** Provided data **
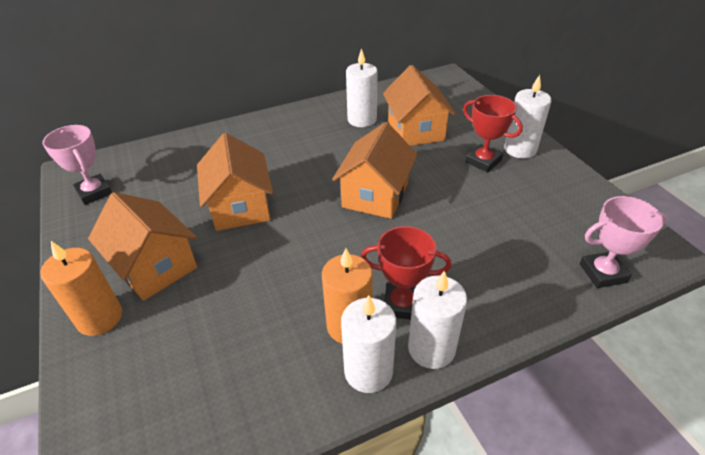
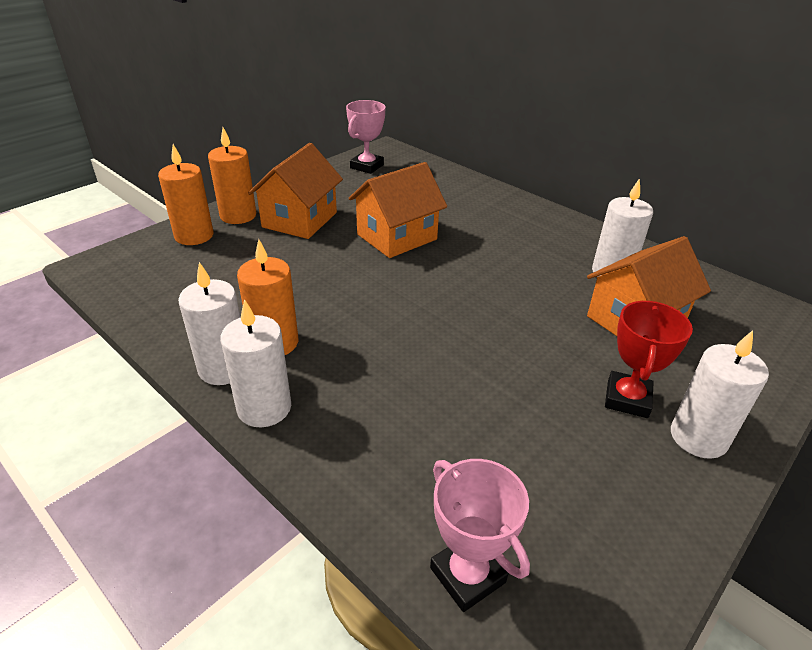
camera: 65 degrees right, 5 degrees down
(110, 368) = (194, 236): none -> orange candle
(375, 195) = (476, 316): orange house -> none
(402, 304) = (317, 373): red trophy -> none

** Task instructions **
Retype the listing exactly. Pictures do not belong in the copy.

** Answer space **
camera: 65 degrees right, 5 degrees down
(110, 368) = (194, 236): none -> orange candle
(375, 195) = (476, 316): orange house -> none
(402, 304) = (317, 373): red trophy -> none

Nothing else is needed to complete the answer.